◆ Image comparison data:
****************************************

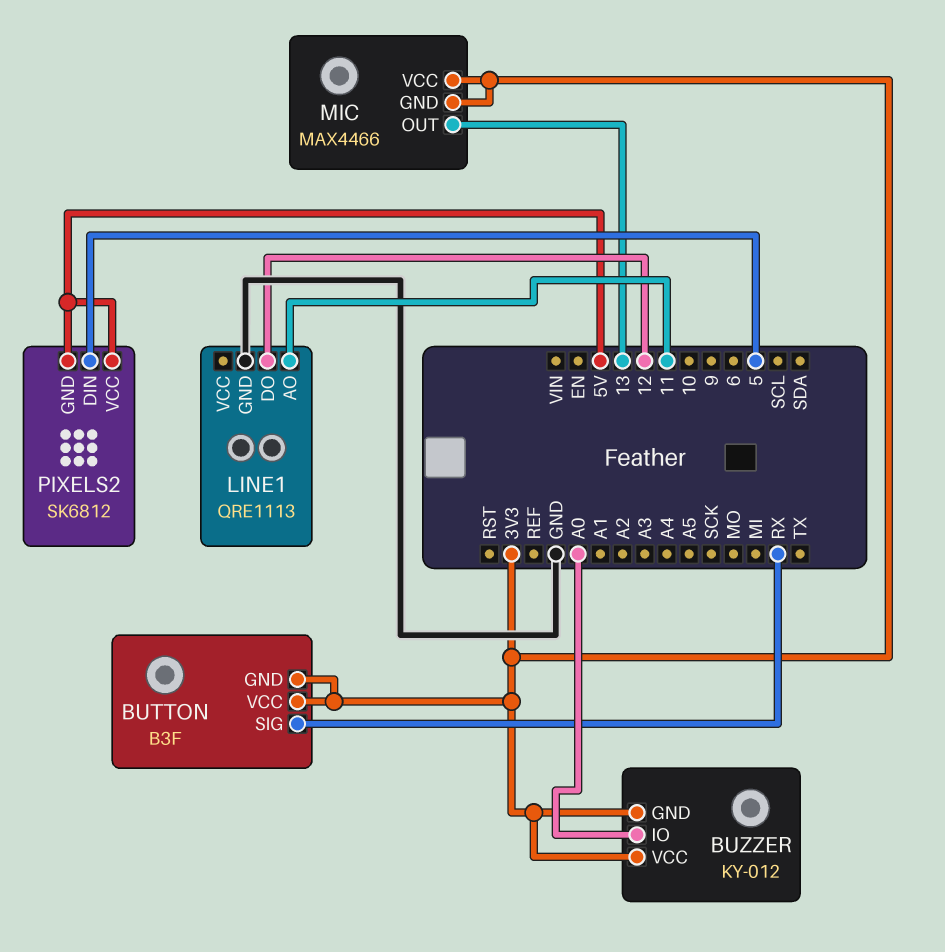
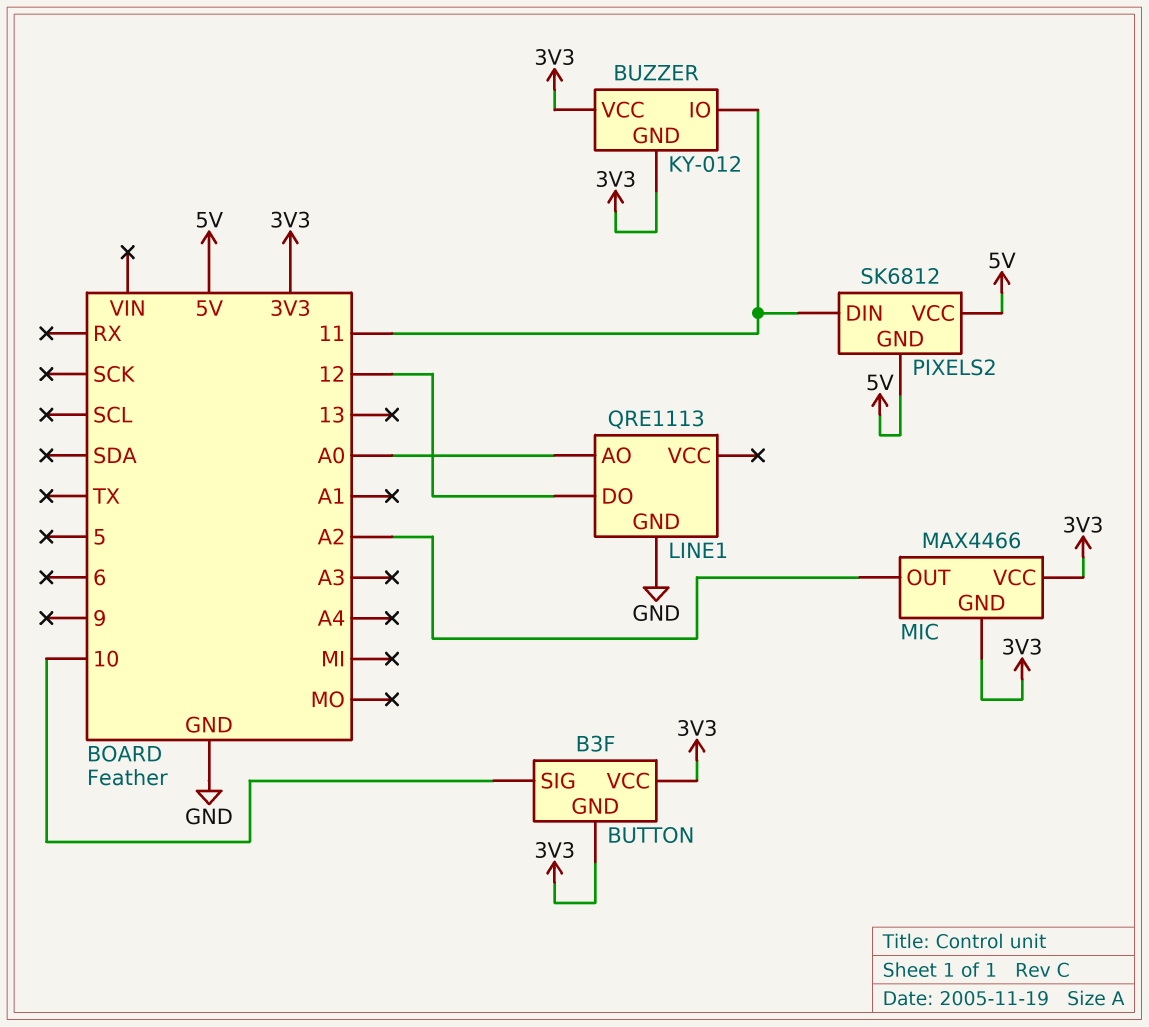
BUTTON pin SIG: RX -> 10
BUZZER pin IO: A0 -> 11
LINE1 pin AO: 11 -> A0
MIC pin OUT: 13 -> A2
PIXELS2 pin DIN: 5 -> 11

****************************************

◆ Task objective:
Print the records above word for word, omitting any picture they contain.

◆ Completed task:
BUTTON pin SIG: RX -> 10
BUZZER pin IO: A0 -> 11
LINE1 pin AO: 11 -> A0
MIC pin OUT: 13 -> A2
PIXELS2 pin DIN: 5 -> 11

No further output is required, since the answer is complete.